How to complete this task: Only one stretch of the records below should be repeated. It starts with the line containing "(223, 286) = (352, 427): purple" and goes on through the line containing "(402, 376) = (376, 384): purple", exactly as written.

Entries provided:
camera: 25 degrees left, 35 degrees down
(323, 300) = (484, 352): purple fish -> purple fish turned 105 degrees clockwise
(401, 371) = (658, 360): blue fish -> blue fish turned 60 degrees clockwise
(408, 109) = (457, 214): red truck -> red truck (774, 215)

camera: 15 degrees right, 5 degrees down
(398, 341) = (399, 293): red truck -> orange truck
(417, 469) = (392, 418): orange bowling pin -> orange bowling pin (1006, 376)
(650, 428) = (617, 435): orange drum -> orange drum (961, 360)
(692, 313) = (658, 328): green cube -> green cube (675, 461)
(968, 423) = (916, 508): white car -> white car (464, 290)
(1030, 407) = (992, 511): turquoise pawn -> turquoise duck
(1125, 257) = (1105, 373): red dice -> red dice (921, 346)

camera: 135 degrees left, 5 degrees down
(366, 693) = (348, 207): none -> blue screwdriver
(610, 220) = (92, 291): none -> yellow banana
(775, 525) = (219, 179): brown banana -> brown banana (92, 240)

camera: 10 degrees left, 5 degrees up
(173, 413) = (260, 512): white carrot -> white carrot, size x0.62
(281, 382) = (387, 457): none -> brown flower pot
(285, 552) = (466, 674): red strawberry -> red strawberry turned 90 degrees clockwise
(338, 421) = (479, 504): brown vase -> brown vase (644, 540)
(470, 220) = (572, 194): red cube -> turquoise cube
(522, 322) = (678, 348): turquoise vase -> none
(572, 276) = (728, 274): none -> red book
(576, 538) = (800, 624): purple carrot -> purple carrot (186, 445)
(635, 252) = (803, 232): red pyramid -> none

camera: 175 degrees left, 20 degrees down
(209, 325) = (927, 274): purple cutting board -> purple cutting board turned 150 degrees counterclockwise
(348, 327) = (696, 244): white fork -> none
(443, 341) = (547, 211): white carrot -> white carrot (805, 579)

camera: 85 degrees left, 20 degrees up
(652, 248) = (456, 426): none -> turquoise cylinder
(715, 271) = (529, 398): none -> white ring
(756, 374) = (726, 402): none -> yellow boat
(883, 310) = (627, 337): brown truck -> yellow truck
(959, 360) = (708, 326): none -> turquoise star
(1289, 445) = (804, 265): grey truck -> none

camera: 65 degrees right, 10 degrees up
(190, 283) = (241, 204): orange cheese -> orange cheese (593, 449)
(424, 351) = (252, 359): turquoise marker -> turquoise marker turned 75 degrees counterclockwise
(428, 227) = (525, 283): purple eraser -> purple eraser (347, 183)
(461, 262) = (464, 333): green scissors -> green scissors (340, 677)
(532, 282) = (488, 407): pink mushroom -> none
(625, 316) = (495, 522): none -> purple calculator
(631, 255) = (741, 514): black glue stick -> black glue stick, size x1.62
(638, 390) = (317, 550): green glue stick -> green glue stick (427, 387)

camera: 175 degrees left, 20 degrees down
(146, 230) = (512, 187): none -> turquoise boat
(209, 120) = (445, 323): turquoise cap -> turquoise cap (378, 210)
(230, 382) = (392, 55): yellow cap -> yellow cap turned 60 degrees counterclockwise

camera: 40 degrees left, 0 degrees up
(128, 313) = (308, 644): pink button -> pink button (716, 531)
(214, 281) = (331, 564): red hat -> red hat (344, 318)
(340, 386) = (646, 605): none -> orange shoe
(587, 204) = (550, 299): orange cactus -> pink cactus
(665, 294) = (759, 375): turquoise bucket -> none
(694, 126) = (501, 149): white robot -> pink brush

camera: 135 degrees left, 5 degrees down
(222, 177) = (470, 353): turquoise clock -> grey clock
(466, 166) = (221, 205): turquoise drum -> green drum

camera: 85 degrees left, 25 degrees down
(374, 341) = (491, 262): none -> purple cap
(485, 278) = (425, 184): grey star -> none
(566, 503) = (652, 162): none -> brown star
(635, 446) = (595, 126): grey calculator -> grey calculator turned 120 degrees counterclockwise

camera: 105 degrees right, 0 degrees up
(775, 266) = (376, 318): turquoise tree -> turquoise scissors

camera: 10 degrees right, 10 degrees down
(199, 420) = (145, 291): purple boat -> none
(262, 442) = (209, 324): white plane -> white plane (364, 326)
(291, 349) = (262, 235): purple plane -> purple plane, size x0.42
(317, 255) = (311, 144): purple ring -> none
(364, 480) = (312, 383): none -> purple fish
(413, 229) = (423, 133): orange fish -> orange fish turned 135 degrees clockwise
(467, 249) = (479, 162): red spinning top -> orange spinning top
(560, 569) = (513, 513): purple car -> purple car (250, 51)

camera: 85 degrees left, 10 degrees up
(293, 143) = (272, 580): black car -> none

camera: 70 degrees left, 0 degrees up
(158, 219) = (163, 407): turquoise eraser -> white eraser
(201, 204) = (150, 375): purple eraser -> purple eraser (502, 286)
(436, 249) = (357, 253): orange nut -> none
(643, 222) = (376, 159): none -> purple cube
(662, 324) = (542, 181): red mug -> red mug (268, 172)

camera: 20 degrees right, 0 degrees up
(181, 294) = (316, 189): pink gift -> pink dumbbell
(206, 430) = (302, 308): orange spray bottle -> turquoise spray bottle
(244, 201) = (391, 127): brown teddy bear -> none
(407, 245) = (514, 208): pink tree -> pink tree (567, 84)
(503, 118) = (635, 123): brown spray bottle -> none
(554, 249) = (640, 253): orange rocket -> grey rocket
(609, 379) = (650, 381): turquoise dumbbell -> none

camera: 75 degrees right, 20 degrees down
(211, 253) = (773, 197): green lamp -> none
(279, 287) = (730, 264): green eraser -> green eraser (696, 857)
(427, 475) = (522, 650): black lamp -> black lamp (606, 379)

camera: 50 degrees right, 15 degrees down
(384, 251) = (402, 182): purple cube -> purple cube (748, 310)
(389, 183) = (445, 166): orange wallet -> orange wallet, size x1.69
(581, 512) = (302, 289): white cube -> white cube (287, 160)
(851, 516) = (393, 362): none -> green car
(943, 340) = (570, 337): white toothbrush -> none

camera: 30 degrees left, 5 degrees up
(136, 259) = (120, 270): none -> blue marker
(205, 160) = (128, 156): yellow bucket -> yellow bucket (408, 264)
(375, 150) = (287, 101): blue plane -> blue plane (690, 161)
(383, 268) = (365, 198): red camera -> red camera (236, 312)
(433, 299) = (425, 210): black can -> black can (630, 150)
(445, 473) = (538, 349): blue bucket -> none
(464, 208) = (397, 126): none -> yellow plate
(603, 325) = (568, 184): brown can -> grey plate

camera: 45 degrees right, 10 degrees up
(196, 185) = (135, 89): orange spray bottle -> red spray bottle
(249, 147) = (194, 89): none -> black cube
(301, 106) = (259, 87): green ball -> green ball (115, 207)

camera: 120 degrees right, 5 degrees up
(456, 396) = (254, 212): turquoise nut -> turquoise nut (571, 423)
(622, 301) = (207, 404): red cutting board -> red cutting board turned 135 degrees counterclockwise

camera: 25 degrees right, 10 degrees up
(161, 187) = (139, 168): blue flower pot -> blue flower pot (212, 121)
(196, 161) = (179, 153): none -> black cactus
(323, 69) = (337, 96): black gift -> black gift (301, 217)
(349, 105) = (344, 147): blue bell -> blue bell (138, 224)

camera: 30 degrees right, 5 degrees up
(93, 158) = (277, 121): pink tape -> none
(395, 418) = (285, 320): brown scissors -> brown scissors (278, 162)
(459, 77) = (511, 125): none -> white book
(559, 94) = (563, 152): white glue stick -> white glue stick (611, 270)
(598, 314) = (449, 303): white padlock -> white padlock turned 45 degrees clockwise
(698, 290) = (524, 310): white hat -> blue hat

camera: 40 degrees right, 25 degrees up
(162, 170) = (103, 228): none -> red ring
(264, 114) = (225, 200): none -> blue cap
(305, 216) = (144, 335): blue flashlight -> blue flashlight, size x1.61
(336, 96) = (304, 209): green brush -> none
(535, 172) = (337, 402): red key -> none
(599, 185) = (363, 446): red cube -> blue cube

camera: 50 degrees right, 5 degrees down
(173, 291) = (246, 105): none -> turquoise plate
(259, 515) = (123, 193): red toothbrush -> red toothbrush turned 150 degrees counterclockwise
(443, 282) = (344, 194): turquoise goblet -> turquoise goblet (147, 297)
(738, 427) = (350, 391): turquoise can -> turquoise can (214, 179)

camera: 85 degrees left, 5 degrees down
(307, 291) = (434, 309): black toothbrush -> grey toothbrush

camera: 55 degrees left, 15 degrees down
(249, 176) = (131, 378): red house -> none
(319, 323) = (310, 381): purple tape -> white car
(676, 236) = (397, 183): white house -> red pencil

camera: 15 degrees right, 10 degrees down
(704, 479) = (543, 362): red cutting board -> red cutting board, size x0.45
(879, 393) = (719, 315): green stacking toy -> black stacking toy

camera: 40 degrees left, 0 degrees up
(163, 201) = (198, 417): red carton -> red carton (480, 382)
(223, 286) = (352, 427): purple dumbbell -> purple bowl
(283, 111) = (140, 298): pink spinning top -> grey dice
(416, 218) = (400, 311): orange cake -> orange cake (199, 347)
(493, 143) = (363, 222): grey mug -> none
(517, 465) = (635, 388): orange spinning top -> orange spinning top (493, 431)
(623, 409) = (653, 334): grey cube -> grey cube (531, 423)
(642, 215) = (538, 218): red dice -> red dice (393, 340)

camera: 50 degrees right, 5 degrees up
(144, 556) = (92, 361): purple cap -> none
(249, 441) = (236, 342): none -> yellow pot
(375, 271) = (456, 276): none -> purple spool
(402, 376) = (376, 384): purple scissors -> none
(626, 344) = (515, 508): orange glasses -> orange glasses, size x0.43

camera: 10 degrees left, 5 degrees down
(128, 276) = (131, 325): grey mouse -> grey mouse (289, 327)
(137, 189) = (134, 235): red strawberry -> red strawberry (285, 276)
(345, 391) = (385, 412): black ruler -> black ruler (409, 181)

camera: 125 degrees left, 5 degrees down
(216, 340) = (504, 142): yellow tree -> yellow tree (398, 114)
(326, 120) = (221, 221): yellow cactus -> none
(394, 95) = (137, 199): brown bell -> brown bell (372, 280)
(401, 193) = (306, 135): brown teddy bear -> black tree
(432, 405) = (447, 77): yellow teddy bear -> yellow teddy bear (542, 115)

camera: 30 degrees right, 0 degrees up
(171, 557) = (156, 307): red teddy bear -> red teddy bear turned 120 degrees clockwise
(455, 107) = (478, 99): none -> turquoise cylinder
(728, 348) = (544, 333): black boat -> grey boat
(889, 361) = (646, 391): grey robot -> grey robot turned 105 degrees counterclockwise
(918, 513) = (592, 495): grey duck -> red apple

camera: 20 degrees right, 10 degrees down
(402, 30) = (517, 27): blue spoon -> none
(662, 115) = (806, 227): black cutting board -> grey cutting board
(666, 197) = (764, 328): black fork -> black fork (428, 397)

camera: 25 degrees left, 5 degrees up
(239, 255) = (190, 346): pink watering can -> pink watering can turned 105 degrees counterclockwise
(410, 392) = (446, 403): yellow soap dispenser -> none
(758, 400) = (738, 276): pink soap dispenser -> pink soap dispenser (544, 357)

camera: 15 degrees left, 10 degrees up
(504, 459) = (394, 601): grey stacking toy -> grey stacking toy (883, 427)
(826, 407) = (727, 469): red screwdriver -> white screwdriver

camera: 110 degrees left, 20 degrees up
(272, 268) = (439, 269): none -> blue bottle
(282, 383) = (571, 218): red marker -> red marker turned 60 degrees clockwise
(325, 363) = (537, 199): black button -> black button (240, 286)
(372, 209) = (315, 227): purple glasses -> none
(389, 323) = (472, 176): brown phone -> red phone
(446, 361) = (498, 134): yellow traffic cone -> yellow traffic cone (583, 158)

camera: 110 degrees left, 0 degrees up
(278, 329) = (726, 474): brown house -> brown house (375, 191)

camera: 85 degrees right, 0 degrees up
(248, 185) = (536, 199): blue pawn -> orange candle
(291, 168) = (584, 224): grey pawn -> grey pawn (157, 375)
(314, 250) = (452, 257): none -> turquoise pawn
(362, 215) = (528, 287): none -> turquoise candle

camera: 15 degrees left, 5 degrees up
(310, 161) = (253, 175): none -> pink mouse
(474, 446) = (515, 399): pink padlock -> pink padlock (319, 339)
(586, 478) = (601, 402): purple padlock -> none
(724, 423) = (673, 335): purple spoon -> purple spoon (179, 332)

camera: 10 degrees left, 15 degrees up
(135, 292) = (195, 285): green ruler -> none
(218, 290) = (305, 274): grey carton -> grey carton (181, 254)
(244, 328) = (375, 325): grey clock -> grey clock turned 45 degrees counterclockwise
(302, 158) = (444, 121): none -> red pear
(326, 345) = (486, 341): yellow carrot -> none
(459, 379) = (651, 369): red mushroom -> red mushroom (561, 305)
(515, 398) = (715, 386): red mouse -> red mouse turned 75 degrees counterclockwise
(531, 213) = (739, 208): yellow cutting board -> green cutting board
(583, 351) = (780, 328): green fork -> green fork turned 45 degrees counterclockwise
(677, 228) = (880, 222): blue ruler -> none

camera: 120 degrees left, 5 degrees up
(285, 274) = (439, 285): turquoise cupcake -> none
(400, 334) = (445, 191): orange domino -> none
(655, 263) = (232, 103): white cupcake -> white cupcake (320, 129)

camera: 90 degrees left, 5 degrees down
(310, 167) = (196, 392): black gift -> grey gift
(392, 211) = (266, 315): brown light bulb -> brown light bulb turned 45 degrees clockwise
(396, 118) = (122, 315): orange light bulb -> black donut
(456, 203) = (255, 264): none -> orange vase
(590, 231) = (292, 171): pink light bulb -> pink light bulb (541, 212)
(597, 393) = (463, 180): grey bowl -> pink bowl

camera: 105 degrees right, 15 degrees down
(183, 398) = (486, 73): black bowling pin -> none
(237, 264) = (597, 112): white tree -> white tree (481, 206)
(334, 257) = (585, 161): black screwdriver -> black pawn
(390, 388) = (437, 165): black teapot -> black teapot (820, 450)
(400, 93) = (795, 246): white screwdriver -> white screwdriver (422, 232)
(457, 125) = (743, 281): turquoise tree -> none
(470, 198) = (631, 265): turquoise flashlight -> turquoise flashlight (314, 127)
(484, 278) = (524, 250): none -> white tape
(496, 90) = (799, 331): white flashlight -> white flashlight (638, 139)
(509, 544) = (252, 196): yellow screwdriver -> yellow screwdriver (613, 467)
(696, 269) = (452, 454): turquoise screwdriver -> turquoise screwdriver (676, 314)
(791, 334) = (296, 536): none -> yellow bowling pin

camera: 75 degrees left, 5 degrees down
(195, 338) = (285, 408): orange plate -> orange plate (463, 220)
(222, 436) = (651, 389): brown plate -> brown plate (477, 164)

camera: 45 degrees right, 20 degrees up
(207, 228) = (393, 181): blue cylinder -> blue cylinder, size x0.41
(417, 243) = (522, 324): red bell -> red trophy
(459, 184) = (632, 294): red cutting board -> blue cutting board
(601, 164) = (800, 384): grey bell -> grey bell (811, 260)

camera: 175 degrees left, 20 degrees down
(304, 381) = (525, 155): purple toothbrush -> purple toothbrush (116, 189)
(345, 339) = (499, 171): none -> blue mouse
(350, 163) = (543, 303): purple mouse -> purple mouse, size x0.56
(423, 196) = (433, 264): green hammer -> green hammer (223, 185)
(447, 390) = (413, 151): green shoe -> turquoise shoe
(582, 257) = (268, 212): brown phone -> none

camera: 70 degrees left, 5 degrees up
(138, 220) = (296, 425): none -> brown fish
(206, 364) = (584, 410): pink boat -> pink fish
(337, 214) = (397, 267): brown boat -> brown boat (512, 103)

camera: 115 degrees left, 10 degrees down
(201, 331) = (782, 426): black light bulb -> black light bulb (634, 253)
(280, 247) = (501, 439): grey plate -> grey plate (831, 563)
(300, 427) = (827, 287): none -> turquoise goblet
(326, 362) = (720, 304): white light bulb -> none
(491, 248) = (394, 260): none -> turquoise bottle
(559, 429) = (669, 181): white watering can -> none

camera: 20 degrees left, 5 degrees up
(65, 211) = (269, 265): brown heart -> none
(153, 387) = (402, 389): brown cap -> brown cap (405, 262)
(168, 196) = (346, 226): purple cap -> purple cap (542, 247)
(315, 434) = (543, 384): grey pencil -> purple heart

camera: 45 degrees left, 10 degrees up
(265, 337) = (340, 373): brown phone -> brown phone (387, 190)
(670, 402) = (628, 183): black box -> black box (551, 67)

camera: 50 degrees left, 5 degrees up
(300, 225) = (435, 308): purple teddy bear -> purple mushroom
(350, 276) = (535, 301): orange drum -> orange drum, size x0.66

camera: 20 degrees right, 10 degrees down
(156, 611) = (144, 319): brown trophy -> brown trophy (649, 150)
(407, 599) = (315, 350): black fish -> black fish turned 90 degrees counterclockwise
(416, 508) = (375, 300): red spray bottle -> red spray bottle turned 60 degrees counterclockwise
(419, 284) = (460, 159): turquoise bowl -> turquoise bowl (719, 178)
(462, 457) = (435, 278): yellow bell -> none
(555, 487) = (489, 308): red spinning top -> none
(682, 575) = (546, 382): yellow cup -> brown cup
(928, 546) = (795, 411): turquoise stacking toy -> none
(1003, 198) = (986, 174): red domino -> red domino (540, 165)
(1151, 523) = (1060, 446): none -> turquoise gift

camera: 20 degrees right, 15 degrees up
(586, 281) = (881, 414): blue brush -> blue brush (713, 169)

Output below:
(223, 286) = (352, 427): purple dumbbell -> purple bowl
(283, 111) = (140, 298): pink spinning top -> grey dice
(416, 218) = (400, 311): orange cake -> orange cake (199, 347)
(493, 143) = (363, 222): grey mug -> none
(517, 465) = (635, 388): orange spinning top -> orange spinning top (493, 431)
(623, 409) = (653, 334): grey cube -> grey cube (531, 423)
(642, 215) = (538, 218): red dice -> red dice (393, 340)

camera: 50 degrees right, 5 degrees up
(144, 556) = (92, 361): purple cap -> none
(249, 441) = (236, 342): none -> yellow pot
(375, 271) = (456, 276): none -> purple spool
(402, 376) = (376, 384): purple scissors -> none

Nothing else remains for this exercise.